• _Records to use_:
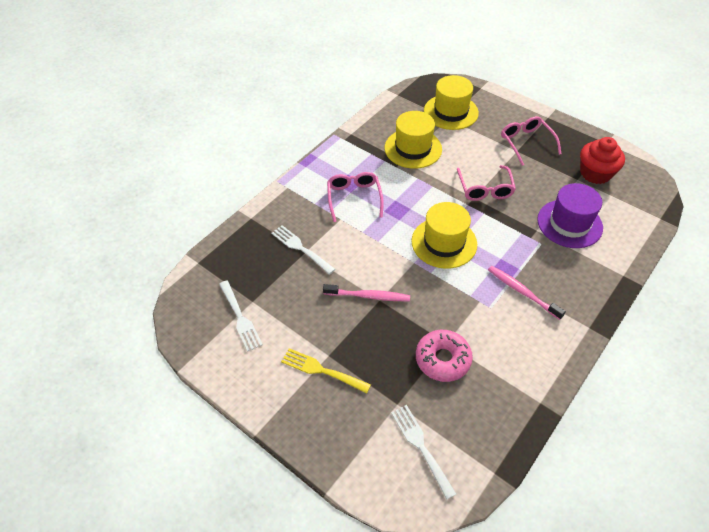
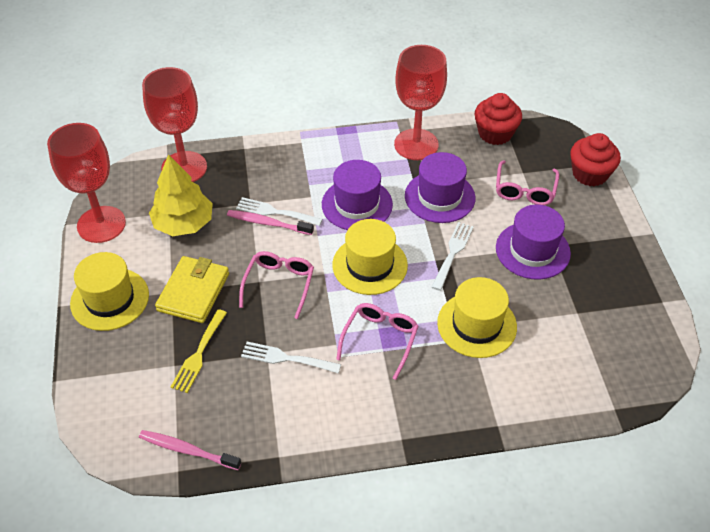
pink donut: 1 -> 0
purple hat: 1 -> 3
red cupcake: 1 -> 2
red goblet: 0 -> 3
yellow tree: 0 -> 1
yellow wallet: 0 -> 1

• _Activity_: Output the records above verbatim. Pictures stay out.

• _Answer to the problem_:
pink donut: 1 -> 0
purple hat: 1 -> 3
red cupcake: 1 -> 2
red goblet: 0 -> 3
yellow tree: 0 -> 1
yellow wallet: 0 -> 1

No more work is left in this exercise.